▶ [Exercise details]: Repeat the whole listing below exactly as it reads.

▶ [Supplied material]:
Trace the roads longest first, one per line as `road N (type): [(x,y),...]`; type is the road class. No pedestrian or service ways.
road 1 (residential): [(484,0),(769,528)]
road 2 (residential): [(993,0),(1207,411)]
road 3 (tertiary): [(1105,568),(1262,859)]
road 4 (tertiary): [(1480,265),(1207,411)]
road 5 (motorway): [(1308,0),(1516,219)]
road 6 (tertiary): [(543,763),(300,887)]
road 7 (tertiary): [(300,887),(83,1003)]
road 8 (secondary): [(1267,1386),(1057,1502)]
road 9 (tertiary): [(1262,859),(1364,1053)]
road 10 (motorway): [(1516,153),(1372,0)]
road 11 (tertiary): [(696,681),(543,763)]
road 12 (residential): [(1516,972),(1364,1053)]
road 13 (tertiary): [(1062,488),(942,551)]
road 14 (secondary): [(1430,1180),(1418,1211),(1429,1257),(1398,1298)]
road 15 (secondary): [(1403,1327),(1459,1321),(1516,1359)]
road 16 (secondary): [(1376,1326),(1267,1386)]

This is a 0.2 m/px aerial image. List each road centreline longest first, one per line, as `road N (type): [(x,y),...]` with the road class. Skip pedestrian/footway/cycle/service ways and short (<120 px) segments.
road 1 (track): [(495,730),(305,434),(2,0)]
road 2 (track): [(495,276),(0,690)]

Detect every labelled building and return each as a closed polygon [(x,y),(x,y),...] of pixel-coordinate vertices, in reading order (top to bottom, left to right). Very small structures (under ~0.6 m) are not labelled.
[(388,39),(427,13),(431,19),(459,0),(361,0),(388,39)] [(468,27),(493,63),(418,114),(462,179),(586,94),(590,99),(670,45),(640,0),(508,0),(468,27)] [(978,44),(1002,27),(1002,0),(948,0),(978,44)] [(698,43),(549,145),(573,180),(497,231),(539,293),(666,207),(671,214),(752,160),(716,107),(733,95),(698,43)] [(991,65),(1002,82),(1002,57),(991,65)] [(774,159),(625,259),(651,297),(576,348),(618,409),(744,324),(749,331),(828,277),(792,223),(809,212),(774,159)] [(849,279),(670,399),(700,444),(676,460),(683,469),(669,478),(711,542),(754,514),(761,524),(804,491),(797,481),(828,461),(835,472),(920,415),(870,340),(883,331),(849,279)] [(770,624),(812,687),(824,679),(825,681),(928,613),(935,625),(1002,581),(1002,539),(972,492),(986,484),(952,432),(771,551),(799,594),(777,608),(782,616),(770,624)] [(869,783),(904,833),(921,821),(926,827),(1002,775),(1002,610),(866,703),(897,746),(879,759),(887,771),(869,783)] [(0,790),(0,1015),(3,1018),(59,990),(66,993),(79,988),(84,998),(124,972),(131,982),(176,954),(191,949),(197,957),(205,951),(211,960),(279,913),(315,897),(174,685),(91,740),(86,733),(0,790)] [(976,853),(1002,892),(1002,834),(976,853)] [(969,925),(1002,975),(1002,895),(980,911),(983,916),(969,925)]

▶ [Exercise response]:
Trace the roads longest first, one per line as `road N (type): [(x,y),...]`; type is the road class. No pedestrian or service ways.
road 1 (residential): [(484,0),(769,528)]
road 2 (residential): [(993,0),(1207,411)]
road 3 (tertiary): [(1105,568),(1262,859)]
road 4 (tertiary): [(1480,265),(1207,411)]
road 5 (motorway): [(1308,0),(1516,219)]
road 6 (tertiary): [(543,763),(300,887)]
road 7 (tertiary): [(300,887),(83,1003)]
road 8 (secondary): [(1267,1386),(1057,1502)]
road 9 (tertiary): [(1262,859),(1364,1053)]
road 10 (motorway): [(1516,153),(1372,0)]
road 11 (tertiary): [(696,681),(543,763)]
road 12 (residential): [(1516,972),(1364,1053)]
road 13 (tertiary): [(1062,488),(942,551)]
road 14 (secondary): [(1430,1180),(1418,1211),(1429,1257),(1398,1298)]
road 15 (secondary): [(1403,1327),(1459,1321),(1516,1359)]
road 16 (secondary): [(1376,1326),(1267,1386)]

This is a 0.2 m/px aerial image. List each road centreline longest first, one per line, as `road N (type): [(x,y),...]` with the road class. Skip pedestrian/footway/cycle/service ways and short (<120 px) segments.
road 1 (track): [(495,730),(305,434),(2,0)]
road 2 (track): [(495,276),(0,690)]

Detect every labelled building and return each as a closed polygon [(x,y),(x,y),...] of pixel-coordinate vertices, in reading order (top to bottom, left to right). Very small structures (under ~0.6 m) are not labelled.
[(388,39),(427,13),(431,19),(459,0),(361,0),(388,39)] [(468,27),(493,63),(418,114),(462,179),(586,94),(590,99),(670,45),(640,0),(508,0),(468,27)] [(978,44),(1002,27),(1002,0),(948,0),(978,44)] [(698,43),(549,145),(573,180),(497,231),(539,293),(666,207),(671,214),(752,160),(716,107),(733,95),(698,43)] [(991,65),(1002,82),(1002,57),(991,65)] [(774,159),(625,259),(651,297),(576,348),(618,409),(744,324),(749,331),(828,277),(792,223),(809,212),(774,159)] [(849,279),(670,399),(700,444),(676,460),(683,469),(669,478),(711,542),(754,514),(761,524),(804,491),(797,481),(828,461),(835,472),(920,415),(870,340),(883,331),(849,279)] [(770,624),(812,687),(824,679),(825,681),(928,613),(935,625),(1002,581),(1002,539),(972,492),(986,484),(952,432),(771,551),(799,594),(777,608),(782,616),(770,624)] [(869,783),(904,833),(921,821),(926,827),(1002,775),(1002,610),(866,703),(897,746),(879,759),(887,771),(869,783)] [(0,790),(0,1015),(3,1018),(59,990),(66,993),(79,988),(84,998),(124,972),(131,982),(176,954),(191,949),(197,957),(205,951),(211,960),(279,913),(315,897),(174,685),(91,740),(86,733),(0,790)] [(976,853),(1002,892),(1002,834),(976,853)] [(969,925),(1002,975),(1002,895),(980,911),(983,916),(969,925)]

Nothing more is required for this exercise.